Supplied material
= = = = =

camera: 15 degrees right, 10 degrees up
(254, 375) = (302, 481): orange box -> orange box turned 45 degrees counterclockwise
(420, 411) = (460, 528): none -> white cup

= = = = =

Your instructions
When a line in the listing includes the word "degrees", report that line in full.

Your solution
camera: 15 degrees right, 10 degrees up
(254, 375) = (302, 481): orange box -> orange box turned 45 degrees counterclockwise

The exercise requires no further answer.